(WHAT YOU SHOULD DO):
Find every line in the records that contains the string "clef", and copy each of those lines. Case counts.

(PROVIDED RECORDS):

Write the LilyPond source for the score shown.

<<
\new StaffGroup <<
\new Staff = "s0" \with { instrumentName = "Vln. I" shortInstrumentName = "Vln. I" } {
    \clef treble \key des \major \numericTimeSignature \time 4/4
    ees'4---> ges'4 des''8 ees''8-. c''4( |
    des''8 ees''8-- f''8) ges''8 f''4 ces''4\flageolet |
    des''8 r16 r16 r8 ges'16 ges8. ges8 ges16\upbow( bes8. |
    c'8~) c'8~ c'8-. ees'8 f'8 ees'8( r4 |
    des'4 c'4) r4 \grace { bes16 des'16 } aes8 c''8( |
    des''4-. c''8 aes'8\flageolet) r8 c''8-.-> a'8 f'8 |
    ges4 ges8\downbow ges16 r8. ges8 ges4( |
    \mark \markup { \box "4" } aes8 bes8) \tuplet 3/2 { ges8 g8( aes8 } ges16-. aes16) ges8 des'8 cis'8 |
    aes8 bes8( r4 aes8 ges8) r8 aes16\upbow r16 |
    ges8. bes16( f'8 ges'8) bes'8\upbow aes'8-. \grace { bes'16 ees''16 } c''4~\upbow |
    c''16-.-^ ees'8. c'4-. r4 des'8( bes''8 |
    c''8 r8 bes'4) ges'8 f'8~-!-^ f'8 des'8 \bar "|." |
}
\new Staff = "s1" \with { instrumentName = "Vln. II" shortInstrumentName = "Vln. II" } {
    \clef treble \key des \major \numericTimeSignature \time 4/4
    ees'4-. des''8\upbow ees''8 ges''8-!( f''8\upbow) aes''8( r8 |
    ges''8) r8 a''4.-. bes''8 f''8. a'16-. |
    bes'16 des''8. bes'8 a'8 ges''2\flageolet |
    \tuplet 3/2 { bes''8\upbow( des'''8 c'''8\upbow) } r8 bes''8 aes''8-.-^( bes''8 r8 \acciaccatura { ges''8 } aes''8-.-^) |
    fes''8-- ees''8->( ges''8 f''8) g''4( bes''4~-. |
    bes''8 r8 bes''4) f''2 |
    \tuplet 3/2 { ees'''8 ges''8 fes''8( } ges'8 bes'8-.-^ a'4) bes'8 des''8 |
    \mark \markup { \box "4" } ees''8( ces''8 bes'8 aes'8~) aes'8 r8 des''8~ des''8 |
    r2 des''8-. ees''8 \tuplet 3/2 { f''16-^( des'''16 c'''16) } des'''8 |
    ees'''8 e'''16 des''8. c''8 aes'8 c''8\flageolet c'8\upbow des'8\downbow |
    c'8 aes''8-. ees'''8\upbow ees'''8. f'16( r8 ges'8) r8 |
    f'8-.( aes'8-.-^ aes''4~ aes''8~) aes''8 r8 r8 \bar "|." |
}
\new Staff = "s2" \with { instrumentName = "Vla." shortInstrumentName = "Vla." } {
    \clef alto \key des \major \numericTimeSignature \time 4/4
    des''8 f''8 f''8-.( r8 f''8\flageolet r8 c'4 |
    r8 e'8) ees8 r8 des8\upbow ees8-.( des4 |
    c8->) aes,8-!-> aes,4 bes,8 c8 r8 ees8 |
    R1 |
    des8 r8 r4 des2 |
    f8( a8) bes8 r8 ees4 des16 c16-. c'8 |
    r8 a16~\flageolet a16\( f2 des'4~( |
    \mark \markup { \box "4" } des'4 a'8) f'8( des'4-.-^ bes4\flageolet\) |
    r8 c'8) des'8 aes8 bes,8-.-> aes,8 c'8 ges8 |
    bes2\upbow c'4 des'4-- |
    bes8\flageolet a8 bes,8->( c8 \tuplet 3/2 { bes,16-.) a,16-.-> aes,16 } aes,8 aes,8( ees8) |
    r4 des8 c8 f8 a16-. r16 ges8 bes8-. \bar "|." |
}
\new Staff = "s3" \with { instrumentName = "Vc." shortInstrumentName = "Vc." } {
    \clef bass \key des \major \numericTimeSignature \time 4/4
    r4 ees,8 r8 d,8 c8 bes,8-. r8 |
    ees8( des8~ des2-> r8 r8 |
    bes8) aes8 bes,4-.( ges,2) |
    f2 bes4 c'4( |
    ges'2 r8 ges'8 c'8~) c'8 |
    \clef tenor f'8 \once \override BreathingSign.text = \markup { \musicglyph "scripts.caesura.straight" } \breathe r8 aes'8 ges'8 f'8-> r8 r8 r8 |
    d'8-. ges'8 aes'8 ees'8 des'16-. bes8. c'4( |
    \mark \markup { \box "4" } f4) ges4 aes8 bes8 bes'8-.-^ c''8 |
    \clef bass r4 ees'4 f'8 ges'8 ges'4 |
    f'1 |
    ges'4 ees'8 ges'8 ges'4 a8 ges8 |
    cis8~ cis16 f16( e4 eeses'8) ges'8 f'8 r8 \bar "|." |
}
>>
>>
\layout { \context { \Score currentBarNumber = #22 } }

(REPLY TO THE EXERCISE):
    \clef treble \key des \major \numericTimeSignature \time 4/4
    \clef treble \key des \major \numericTimeSignature \time 4/4
    \clef alto \key des \major \numericTimeSignature \time 4/4
    \clef bass \key des \major \numericTimeSignature \time 4/4
    \clef tenor f'8 \once \override BreathingSign.text = \markup { \musicglyph "scripts.caesura.straight" } \breathe r8 aes'8 ges'8 f'8-> r8 r8 r8 |
    \clef bass r4 ees'4 f'8 ges'8 ges'4 |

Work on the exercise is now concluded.